Object matching data
____________

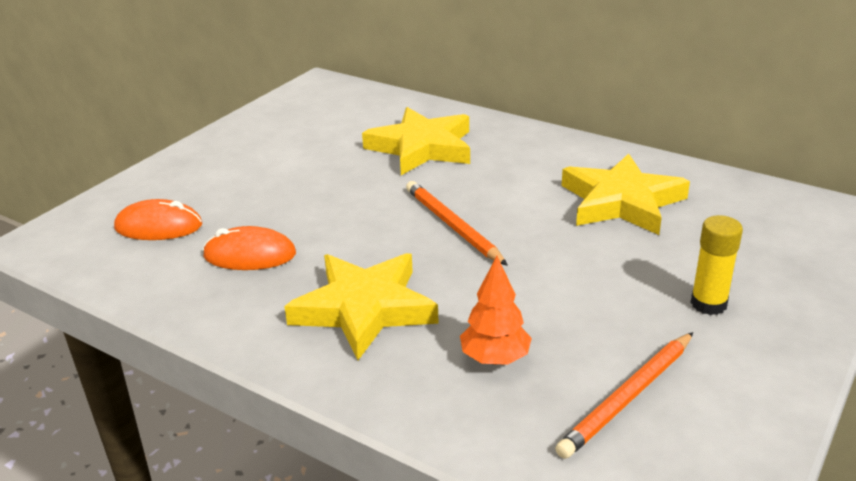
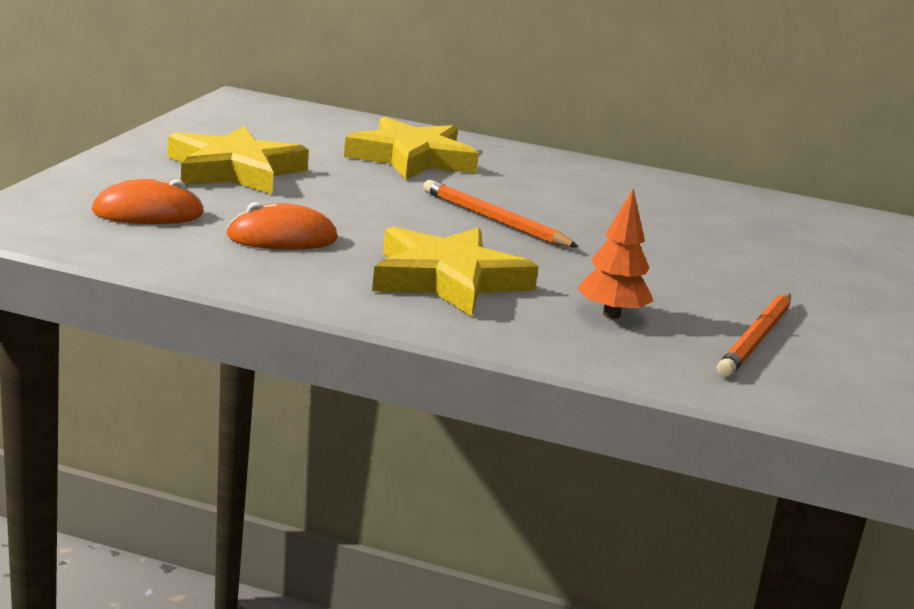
camera: 20 degrees left, 10 degrees down
yellow star [562,153,690,235] -> yellow star moved to [167,126,309,194]
yellow glue stick [690,215,743,315] -> none

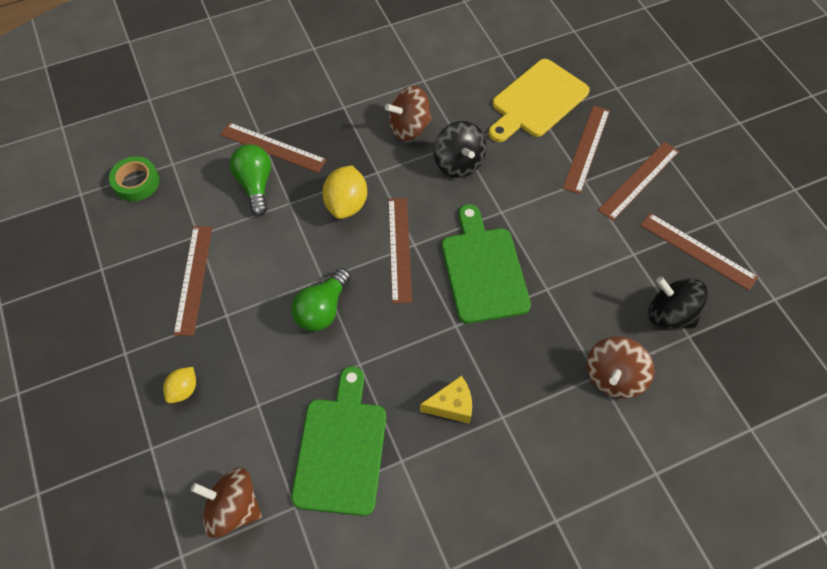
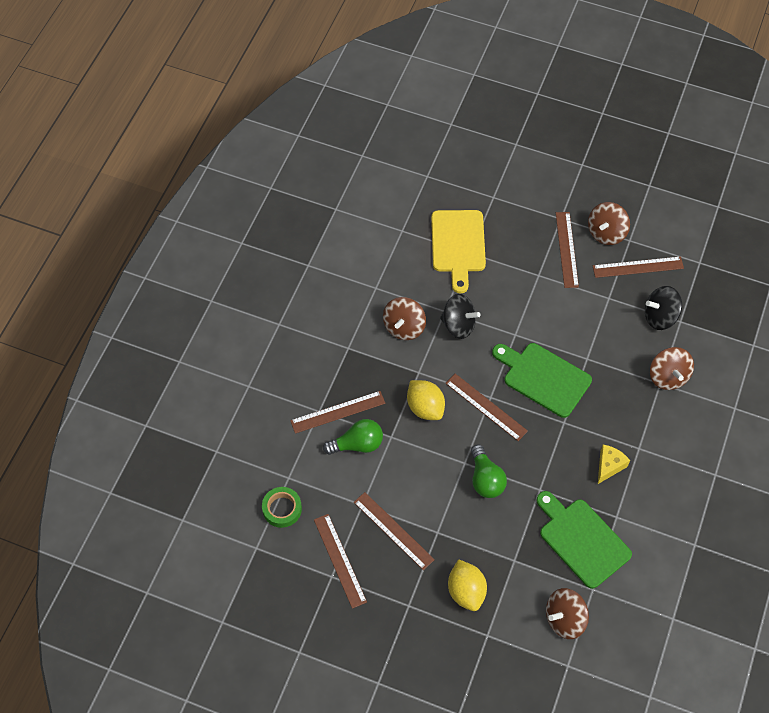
camera: 45 degrees left, 0 degrees up
yellow lemon [163,367,196,403] -> yellow lemon [448,559,487,611], size x1.70
green light bulb [230,144,271,216] -> green light bulb turned 135 degrees clockwise [323,419,383,455]
brown ruler [563,105,610,194] -> brown ruler moved to [314,514,367,609]
none -> brown spinning top [588,202,630,245]

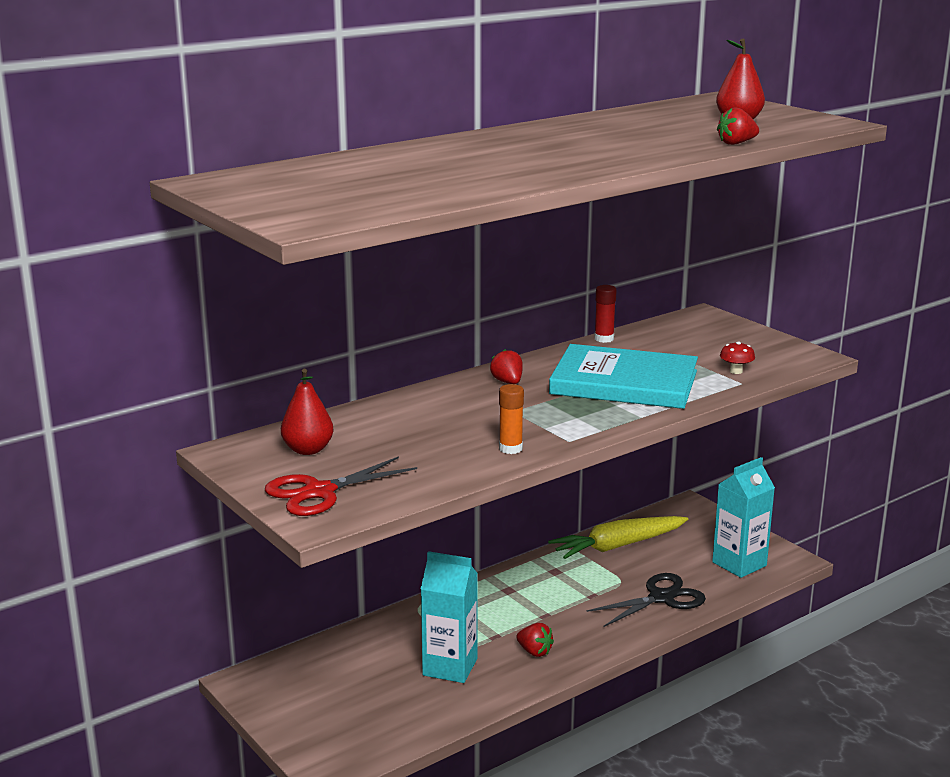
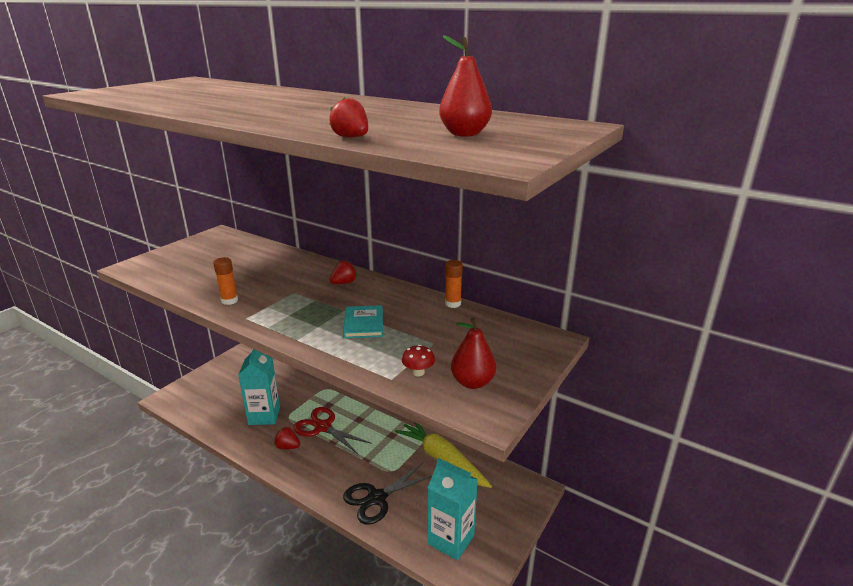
camera: 70 degrees right, 5 degrees up
red scissors [265,456,417,516] -> red scissors moved to [294,407,372,454]
red pear [281,369,333,455] -> red pear moved to [451,317,496,389]
red strawberry [516,623,554,657] -> red strawberry turned 90 degrees clockwise [274,427,300,449]
turquoise book [549,344,698,409] -> turquoise book [343,305,383,338], size x0.47
black scissors [587,573,706,627] -> black scissors turned 105 degrees clockwise [343,463,432,525]
red glue stick [594,285,617,343] -> orange glue stick [445,260,463,308]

____________

*REQUIRED WORK:*
Please retype every record exactly, leaving the pictures out.

*OUTPUT FOR THIS TASK:*
camera: 20 degrees left, 10 degrees down
yellow star [562,153,690,235] -> yellow star moved to [167,126,309,194]
yellow glue stick [690,215,743,315] -> none

camera: 45 degrees left, 0 degrees up
yellow lemon [163,367,196,403] -> yellow lemon [448,559,487,611], size x1.70
green light bulb [230,144,271,216] -> green light bulb turned 135 degrees clockwise [323,419,383,455]
brown ruler [563,105,610,194] -> brown ruler moved to [314,514,367,609]
none -> brown spinning top [588,202,630,245]

camera: 70 degrees right, 5 degrees up
red scissors [265,456,417,516] -> red scissors moved to [294,407,372,454]
red pear [281,369,333,455] -> red pear moved to [451,317,496,389]
red strawberry [516,623,554,657] -> red strawberry turned 90 degrees clockwise [274,427,300,449]
turquoise book [549,344,698,409] -> turquoise book [343,305,383,338], size x0.47
black scissors [587,573,706,627] -> black scissors turned 105 degrees clockwise [343,463,432,525]
red glue stick [594,285,617,343] -> orange glue stick [445,260,463,308]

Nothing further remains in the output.